■ **EXERCISE GOAL**:
Beginning with the line of the entries below that holds "blue round brick E6" and ending with the line that holds "none -> blue tile I4:J4 level 2", transcribe each line exactly as written. Pictures stay out.
--- DATA ---
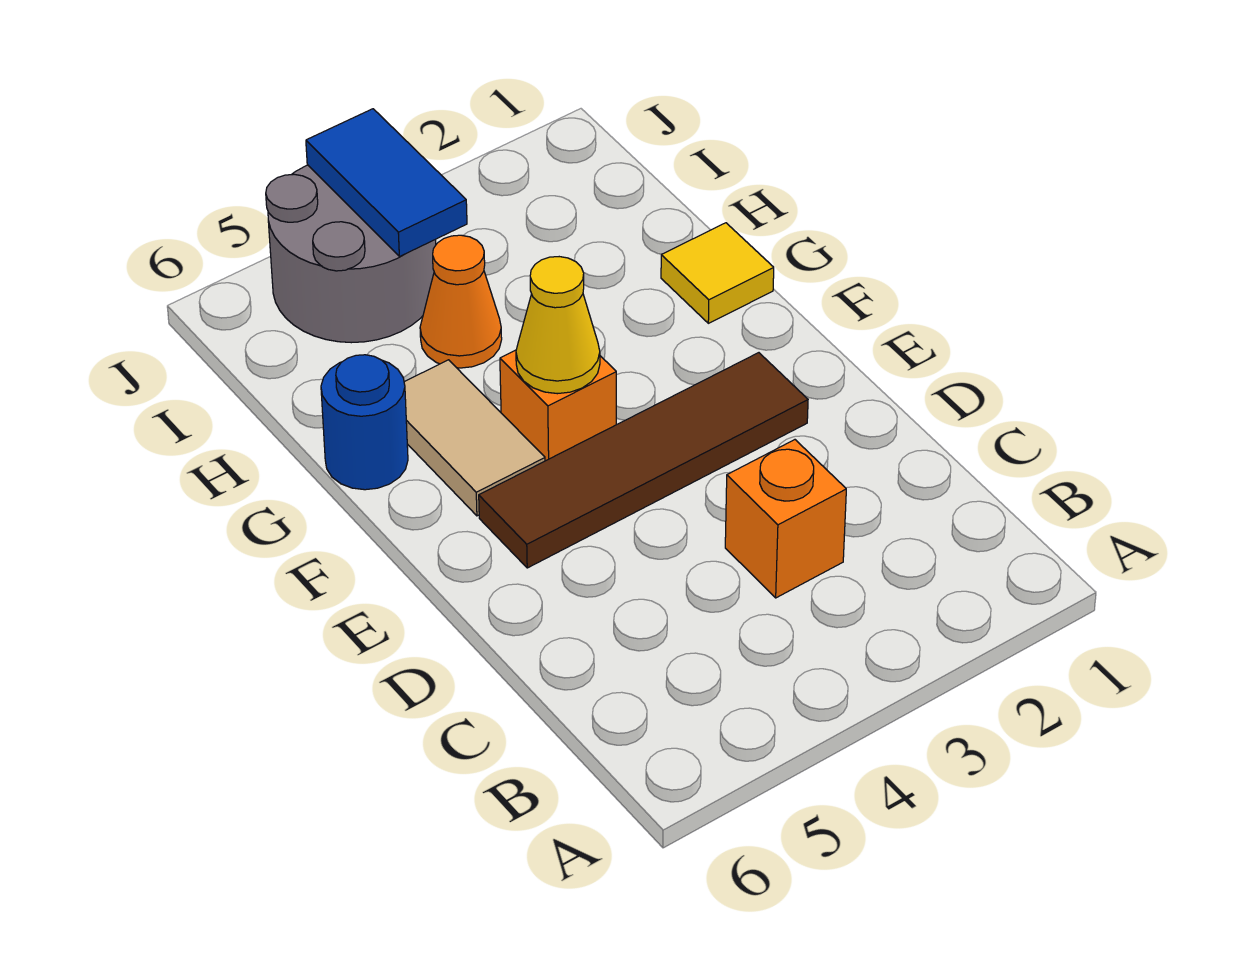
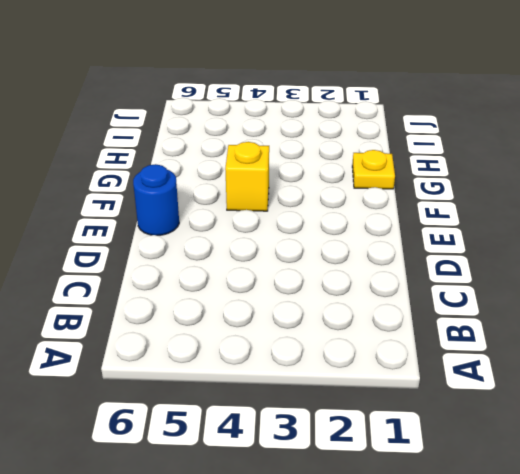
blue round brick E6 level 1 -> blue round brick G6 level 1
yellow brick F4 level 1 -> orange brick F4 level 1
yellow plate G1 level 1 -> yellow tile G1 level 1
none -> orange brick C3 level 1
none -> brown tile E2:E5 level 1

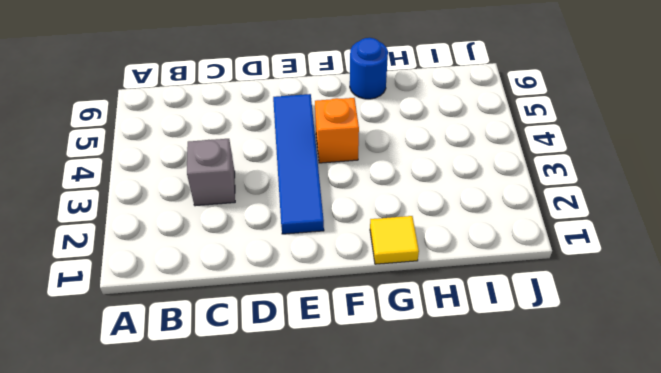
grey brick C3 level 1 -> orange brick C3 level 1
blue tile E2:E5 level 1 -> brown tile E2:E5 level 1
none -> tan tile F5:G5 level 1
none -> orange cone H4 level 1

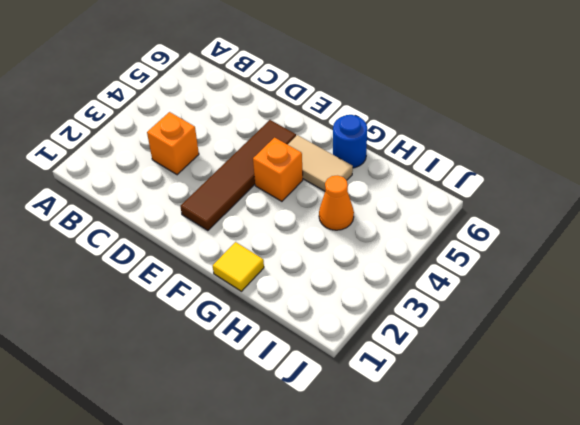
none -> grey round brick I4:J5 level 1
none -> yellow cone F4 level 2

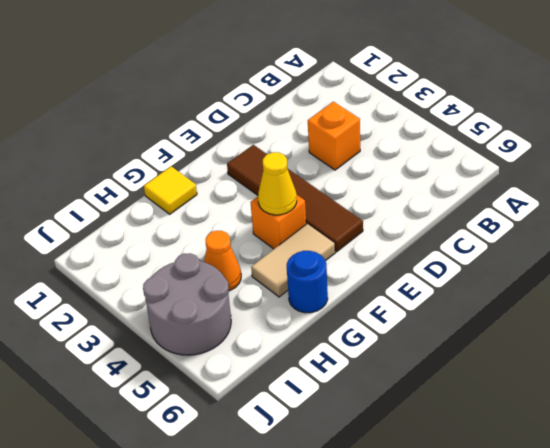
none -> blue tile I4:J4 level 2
---
--- DATA ---
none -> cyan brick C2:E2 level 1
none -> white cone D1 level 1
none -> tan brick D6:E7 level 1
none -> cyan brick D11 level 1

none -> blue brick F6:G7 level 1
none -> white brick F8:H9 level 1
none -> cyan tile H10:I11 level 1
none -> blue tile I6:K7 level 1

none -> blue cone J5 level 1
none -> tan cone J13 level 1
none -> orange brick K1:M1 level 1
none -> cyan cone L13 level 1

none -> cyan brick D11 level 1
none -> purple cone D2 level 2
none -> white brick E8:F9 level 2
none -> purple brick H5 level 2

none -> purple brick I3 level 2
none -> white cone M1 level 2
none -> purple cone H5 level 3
---
■ **ANSWER TO THE PROBLEM**:
blue round brick E6 level 1 -> blue round brick G6 level 1
yellow brick F4 level 1 -> orange brick F4 level 1
yellow plate G1 level 1 -> yellow tile G1 level 1
none -> orange brick C3 level 1
none -> brown tile E2:E5 level 1

grey brick C3 level 1 -> orange brick C3 level 1
blue tile E2:E5 level 1 -> brown tile E2:E5 level 1
none -> tan tile F5:G5 level 1
none -> orange cone H4 level 1

none -> grey round brick I4:J5 level 1
none -> yellow cone F4 level 2

none -> blue tile I4:J4 level 2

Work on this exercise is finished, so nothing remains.